## [PROBLEM STATEMENT]
Copy out exactly the lines from the one containing "(371, 483) = (252, 300): brown" to the end of the records below, both included, and nothing else.
··········
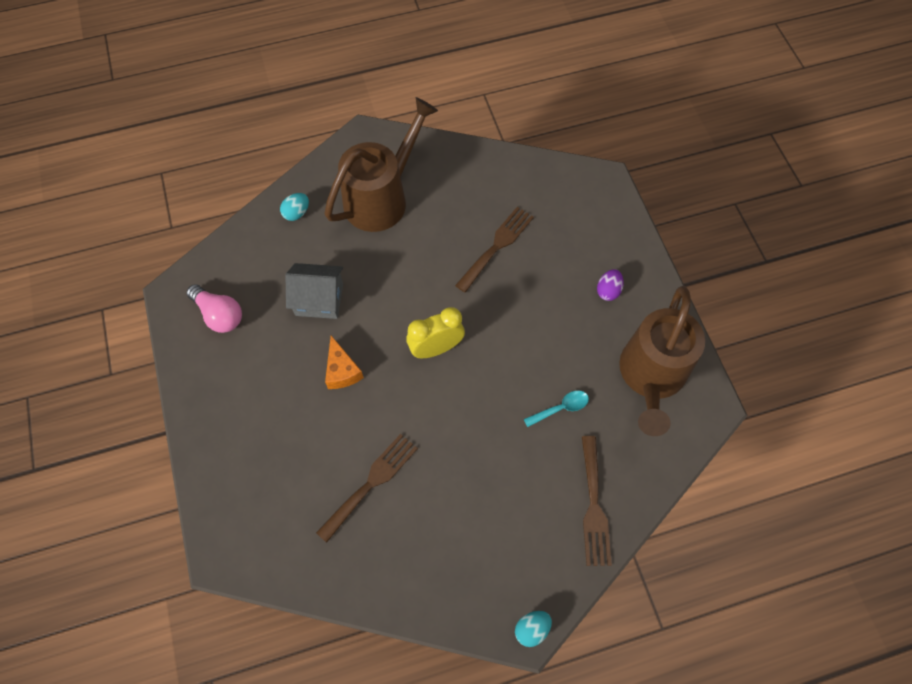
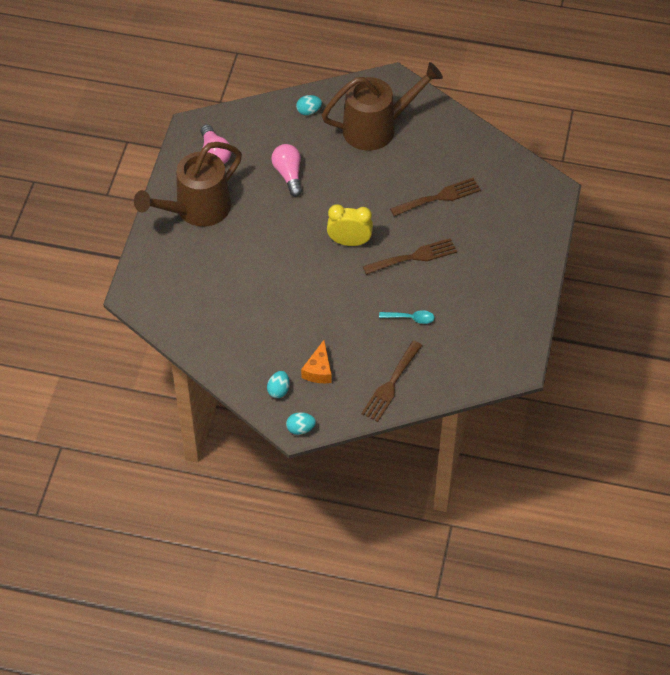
camera: 30 degrees right, 10 degrees down
(319, 299) = (288, 174): grey house -> pink light bulb
(342, 370) = (275, 225): orange cheese -> orange cheese (318, 370)
(371, 483) = (252, 300): brown fork -> brown fork (414, 257)
(474, 589) = (278, 390): none -> turquoise egg
(608, 291) = (500, 263): purple egg -> none
(651, 377) = (489, 330): brown watering can -> brown watering can (196, 210)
··········
## [TASK RESPONSE]
(371, 483) = (252, 300): brown fork -> brown fork (414, 257)
(474, 589) = (278, 390): none -> turquoise egg
(608, 291) = (500, 263): purple egg -> none
(651, 377) = (489, 330): brown watering can -> brown watering can (196, 210)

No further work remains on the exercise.